> Exercise
Reproduce verbatim every line of the rows below, from the very first through the line containing "The satin blue sweater at left is closer", inclusive, omitting the pictures.
>> BEGIN
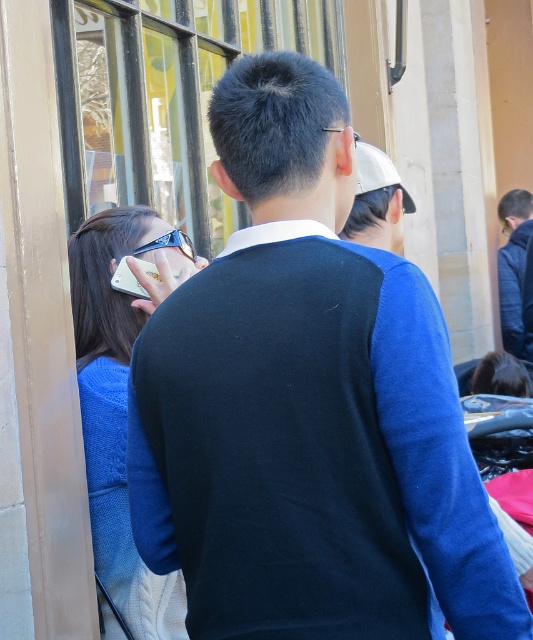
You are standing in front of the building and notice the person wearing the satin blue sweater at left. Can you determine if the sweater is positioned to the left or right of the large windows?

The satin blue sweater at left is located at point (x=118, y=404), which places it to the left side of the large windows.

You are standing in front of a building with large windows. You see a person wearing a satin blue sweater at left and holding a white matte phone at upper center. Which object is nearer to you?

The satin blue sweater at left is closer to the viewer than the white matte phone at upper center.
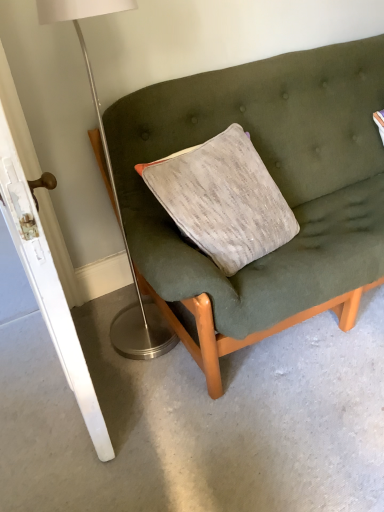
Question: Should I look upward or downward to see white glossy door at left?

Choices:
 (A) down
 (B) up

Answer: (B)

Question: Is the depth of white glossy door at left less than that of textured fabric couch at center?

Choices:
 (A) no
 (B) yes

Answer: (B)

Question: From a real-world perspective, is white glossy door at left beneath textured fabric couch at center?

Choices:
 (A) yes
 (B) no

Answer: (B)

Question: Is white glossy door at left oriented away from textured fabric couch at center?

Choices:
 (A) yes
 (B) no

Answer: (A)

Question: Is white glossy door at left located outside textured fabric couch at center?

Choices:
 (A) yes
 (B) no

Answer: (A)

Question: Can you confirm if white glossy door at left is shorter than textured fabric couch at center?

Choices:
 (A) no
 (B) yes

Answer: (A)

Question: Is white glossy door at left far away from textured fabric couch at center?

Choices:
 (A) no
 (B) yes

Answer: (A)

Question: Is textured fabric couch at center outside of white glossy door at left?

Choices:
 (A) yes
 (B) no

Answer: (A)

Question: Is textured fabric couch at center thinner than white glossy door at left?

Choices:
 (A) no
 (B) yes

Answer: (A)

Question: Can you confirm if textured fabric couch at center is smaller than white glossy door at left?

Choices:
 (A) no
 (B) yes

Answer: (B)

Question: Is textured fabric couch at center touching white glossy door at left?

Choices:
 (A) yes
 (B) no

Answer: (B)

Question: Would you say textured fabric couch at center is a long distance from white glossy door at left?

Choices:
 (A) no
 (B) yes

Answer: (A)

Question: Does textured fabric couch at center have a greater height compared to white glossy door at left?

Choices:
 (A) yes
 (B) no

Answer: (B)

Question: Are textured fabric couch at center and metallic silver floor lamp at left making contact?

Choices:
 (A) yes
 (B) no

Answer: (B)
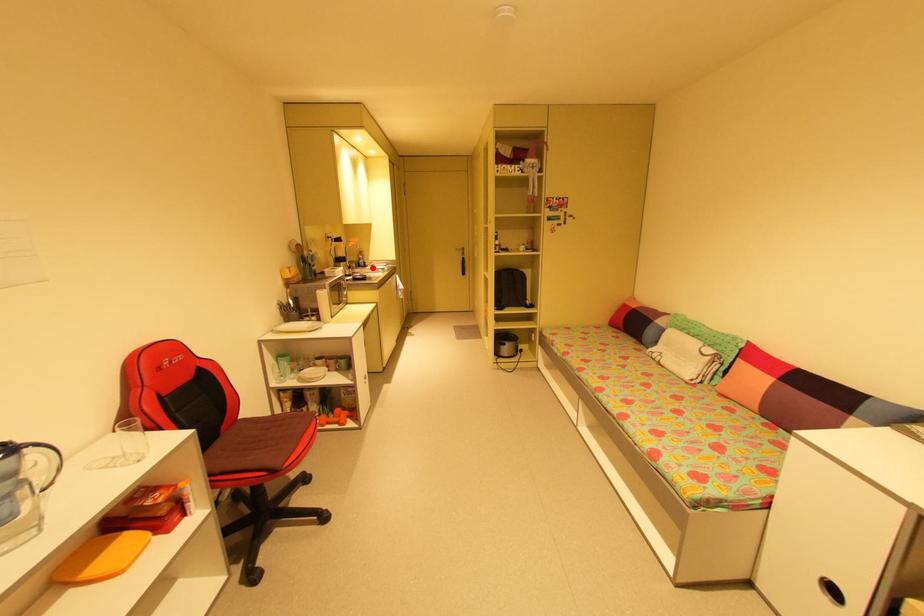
>> END
> Solution for this problem
You are standing in front of the building and notice the person wearing the satin blue sweater at left. Can you determine if the sweater is positioned to the left or right of the large windows?

The satin blue sweater at left is located at point (x=118, y=404), which places it to the left side of the large windows.

You are standing in front of a building with large windows. You see a person wearing a satin blue sweater at left and holding a white matte phone at upper center. Which object is nearer to you?

The satin blue sweater at left is closer to the viewer than the white matte phone at upper center.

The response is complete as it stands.